Your task = Each line below from the one containing "D1: diode (A" through the one containing "U2 pin VDD: VIN -> +12V" is to be given again exactly, and no line outside that span.

Exercise materials =
# # # #

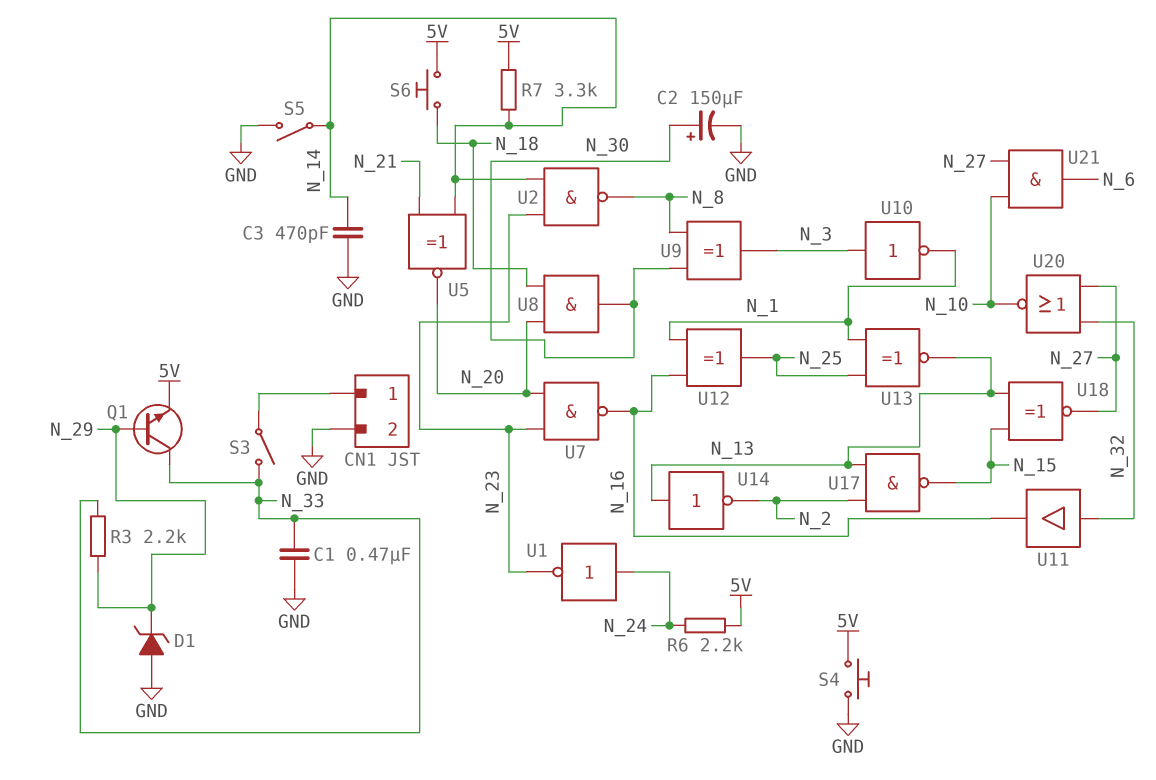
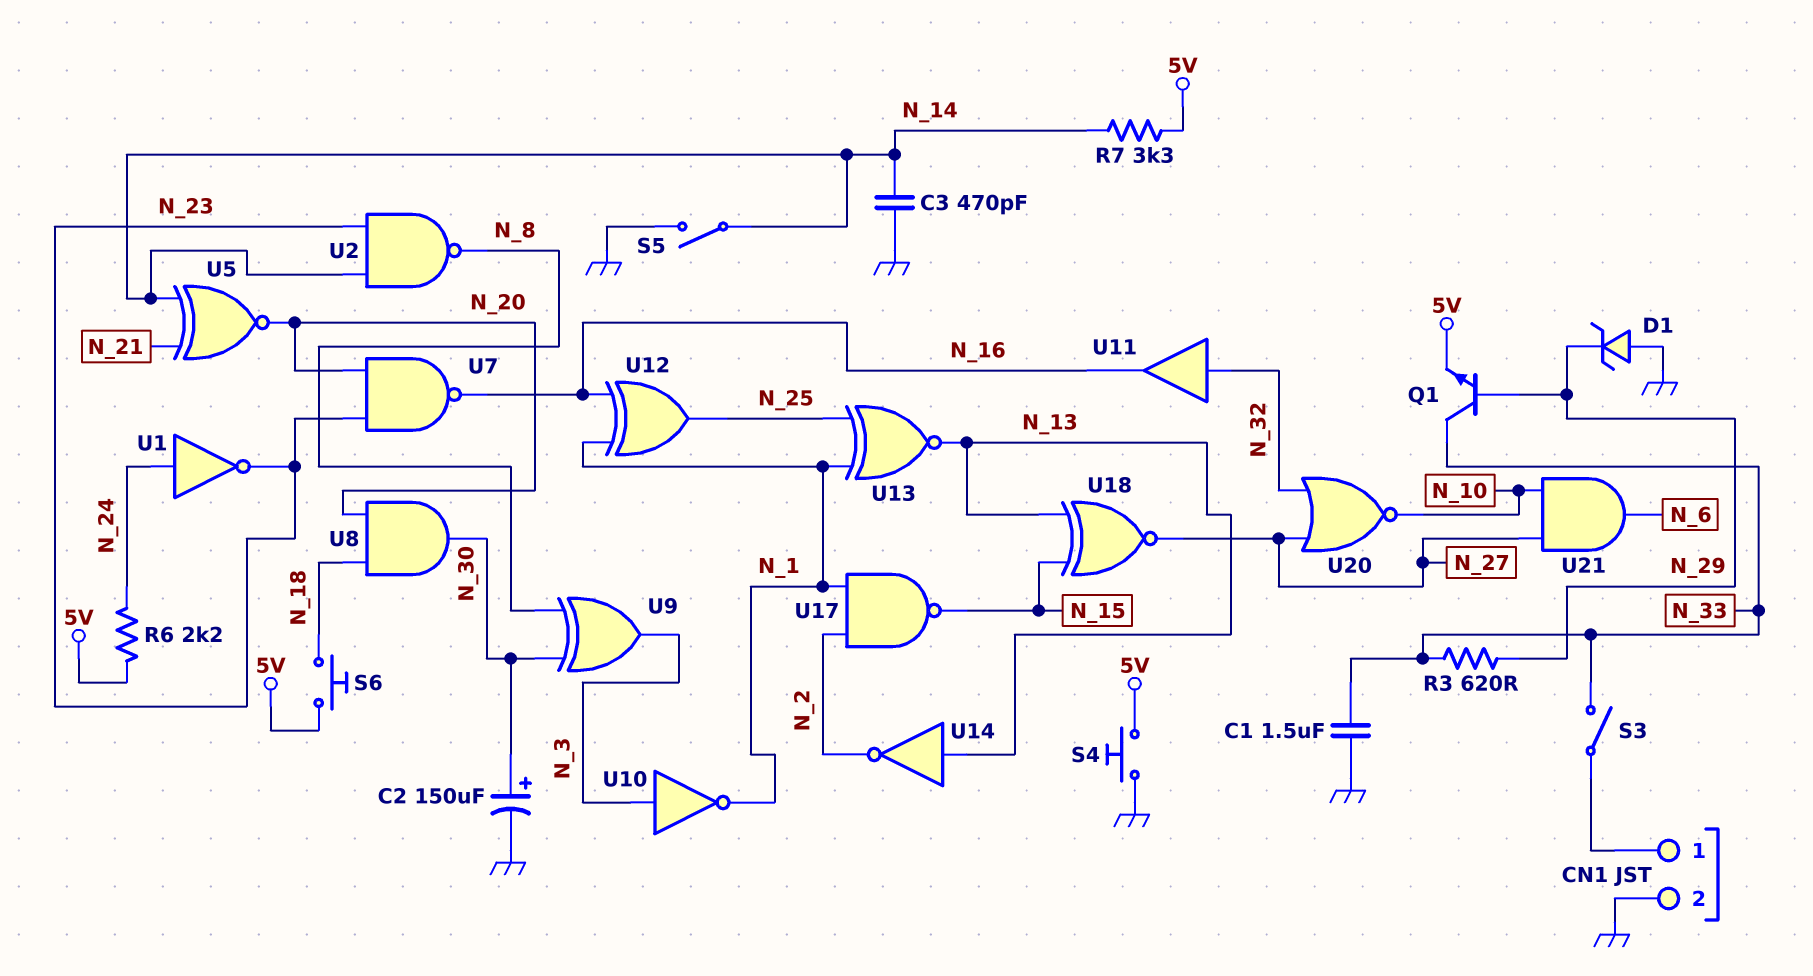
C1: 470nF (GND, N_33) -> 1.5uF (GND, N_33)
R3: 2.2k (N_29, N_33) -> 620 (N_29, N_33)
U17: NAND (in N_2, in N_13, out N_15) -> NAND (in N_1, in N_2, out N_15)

# # # #

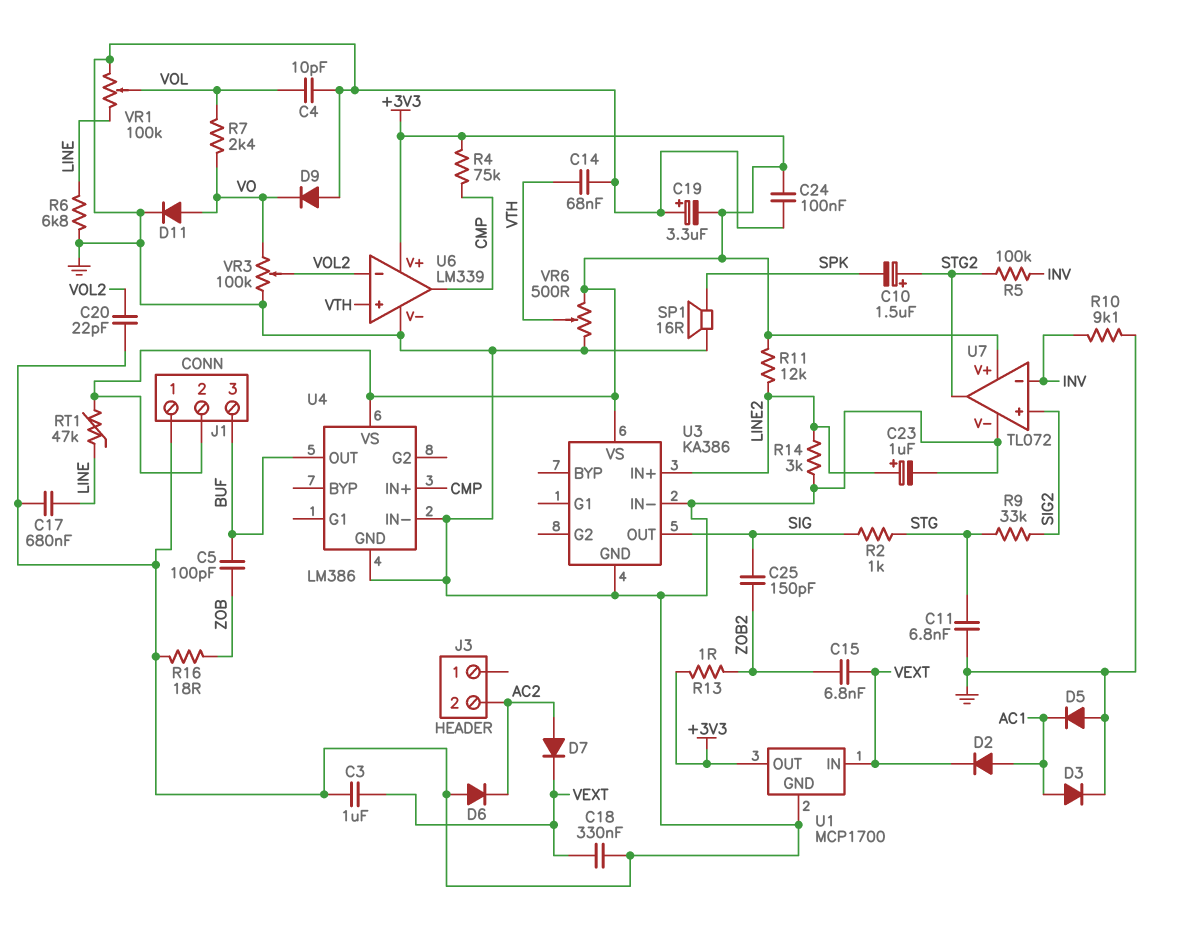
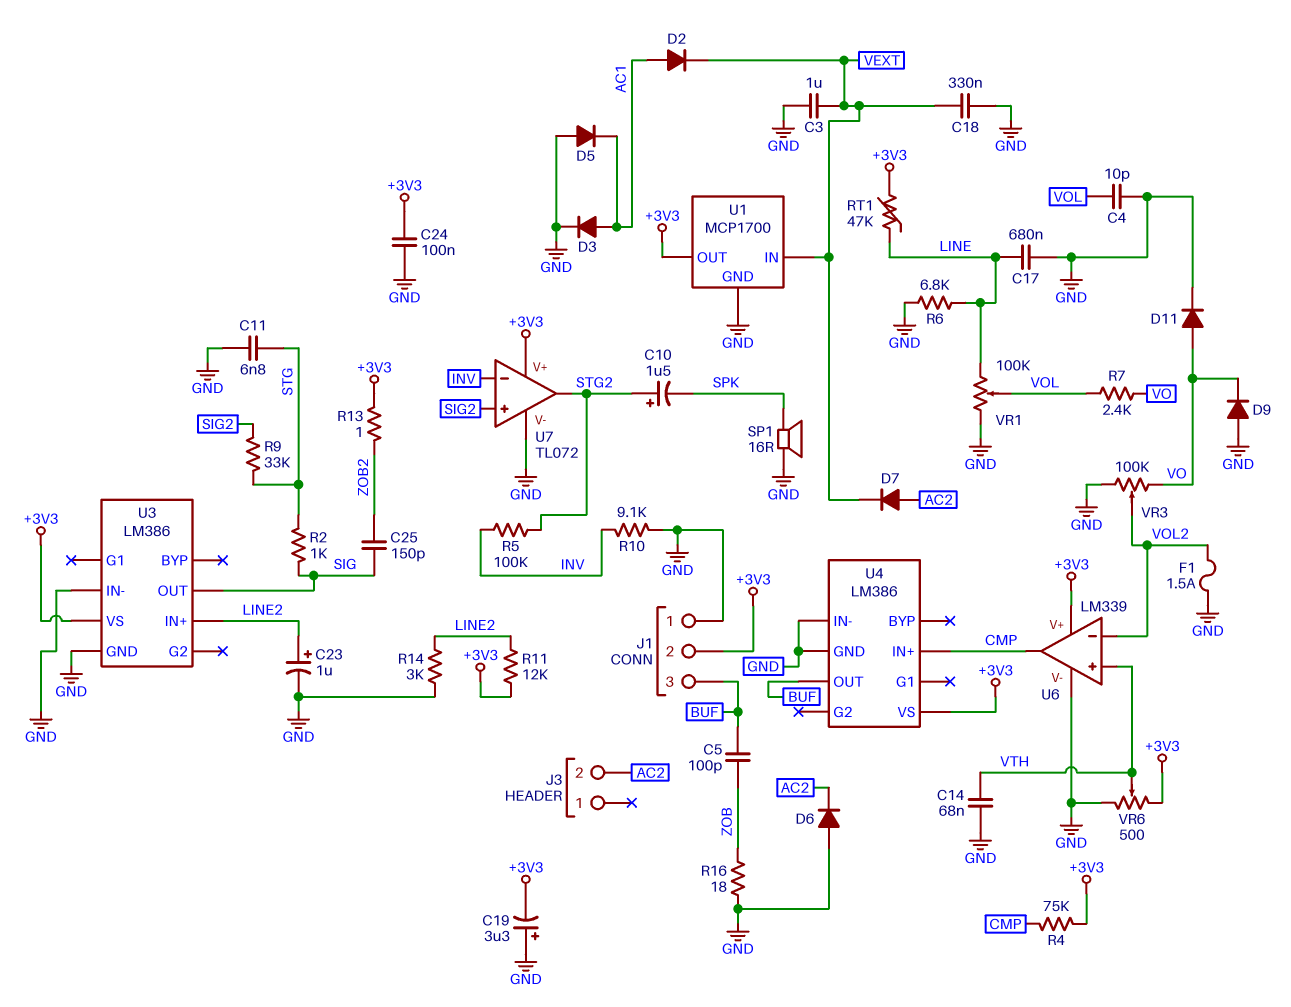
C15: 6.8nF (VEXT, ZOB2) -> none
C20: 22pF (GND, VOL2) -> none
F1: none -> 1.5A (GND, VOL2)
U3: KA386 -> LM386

# # # #

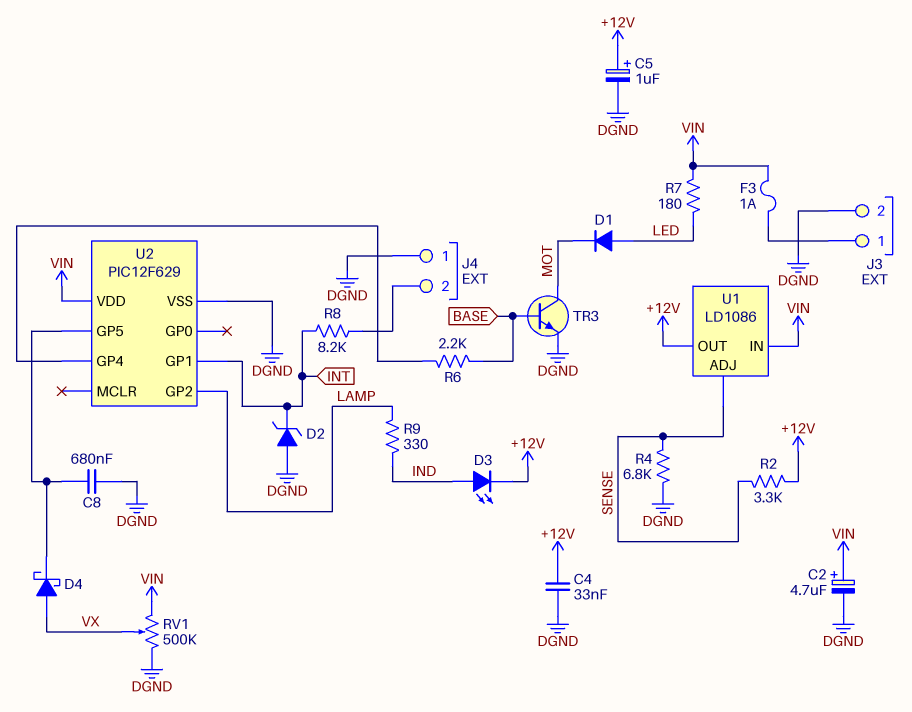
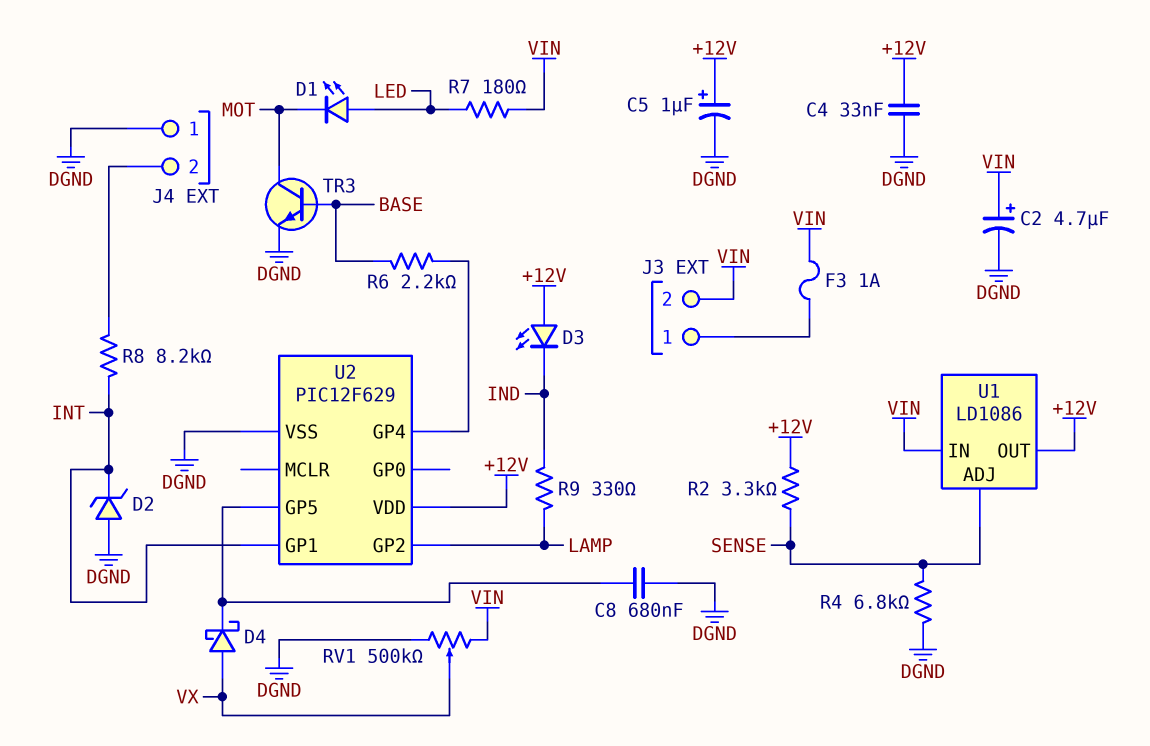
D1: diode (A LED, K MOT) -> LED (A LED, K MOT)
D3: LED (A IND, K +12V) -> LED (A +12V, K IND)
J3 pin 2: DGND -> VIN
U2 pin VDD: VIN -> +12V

# # # #

Task response =
D1: diode (A LED, K MOT) -> LED (A LED, K MOT)
D3: LED (A IND, K +12V) -> LED (A +12V, K IND)
J3 pin 2: DGND -> VIN
U2 pin VDD: VIN -> +12V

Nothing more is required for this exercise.